Task to complete
Only the lines from the one bearing "none -> white brick D1 level 2" through the end of the entries should be output, exactly as they stand, and pictures should be skipped.
┌──
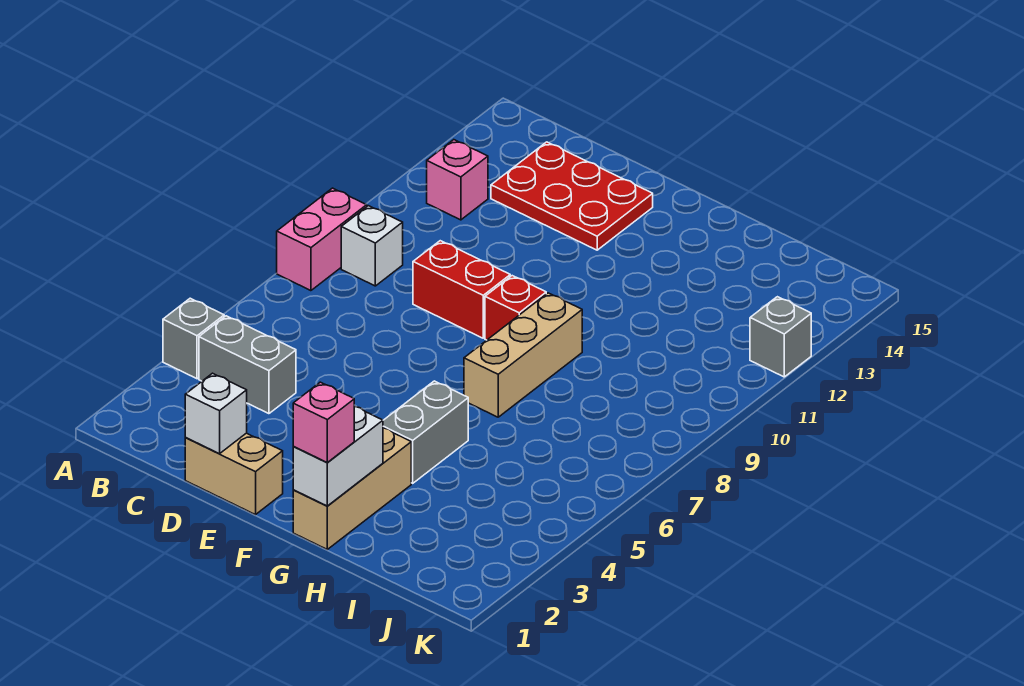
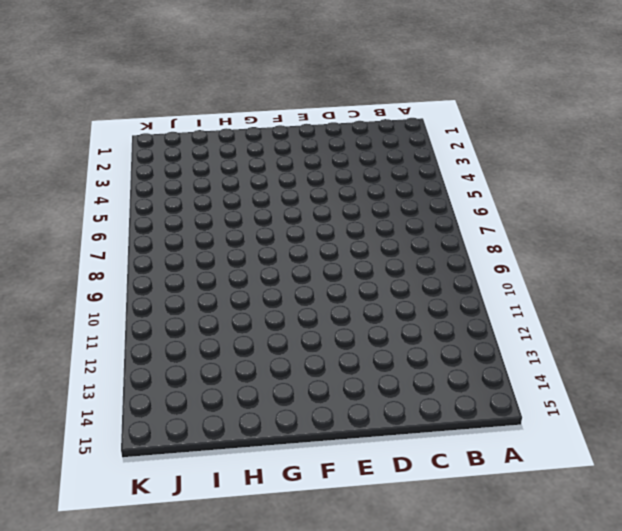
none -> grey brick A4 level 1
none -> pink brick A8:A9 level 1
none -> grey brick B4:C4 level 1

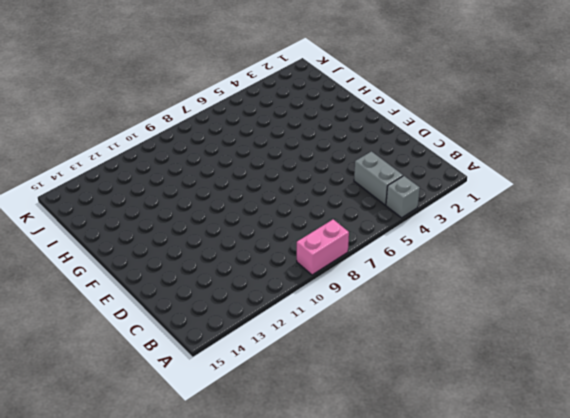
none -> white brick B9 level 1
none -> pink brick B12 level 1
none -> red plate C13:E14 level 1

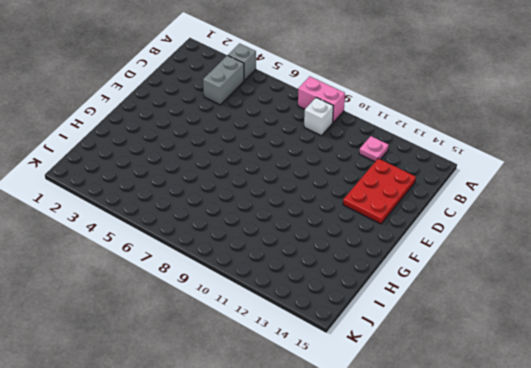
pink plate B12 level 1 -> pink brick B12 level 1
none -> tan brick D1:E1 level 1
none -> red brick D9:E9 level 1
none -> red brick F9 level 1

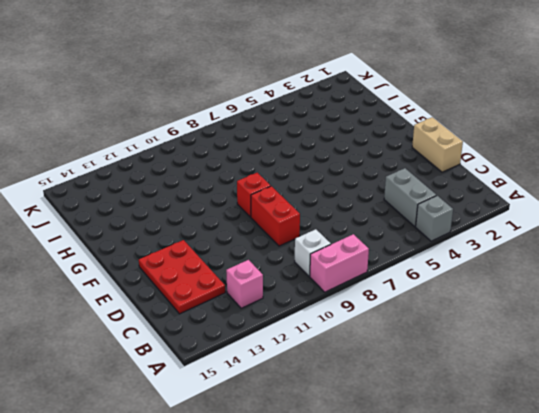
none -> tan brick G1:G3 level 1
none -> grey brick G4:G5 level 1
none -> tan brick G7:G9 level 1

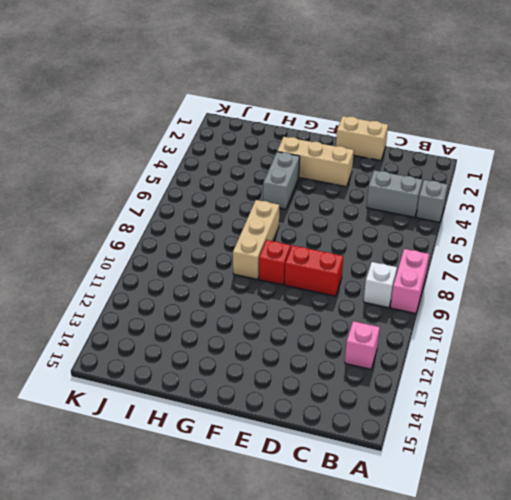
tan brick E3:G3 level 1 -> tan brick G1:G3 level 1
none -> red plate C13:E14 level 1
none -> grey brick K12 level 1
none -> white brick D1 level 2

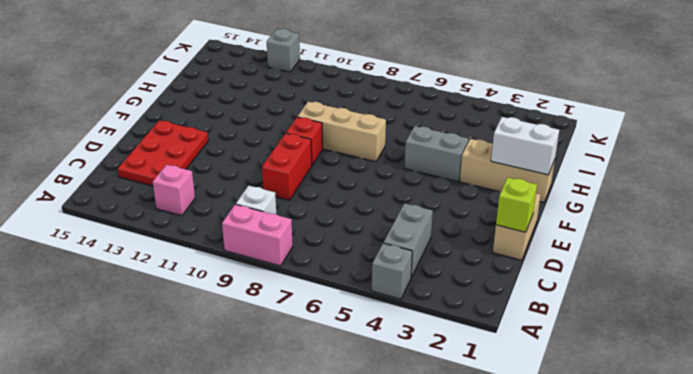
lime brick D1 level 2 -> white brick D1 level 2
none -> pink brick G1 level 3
└──
Written answer
none -> white brick D1 level 2

lime brick D1 level 2 -> white brick D1 level 2
none -> pink brick G1 level 3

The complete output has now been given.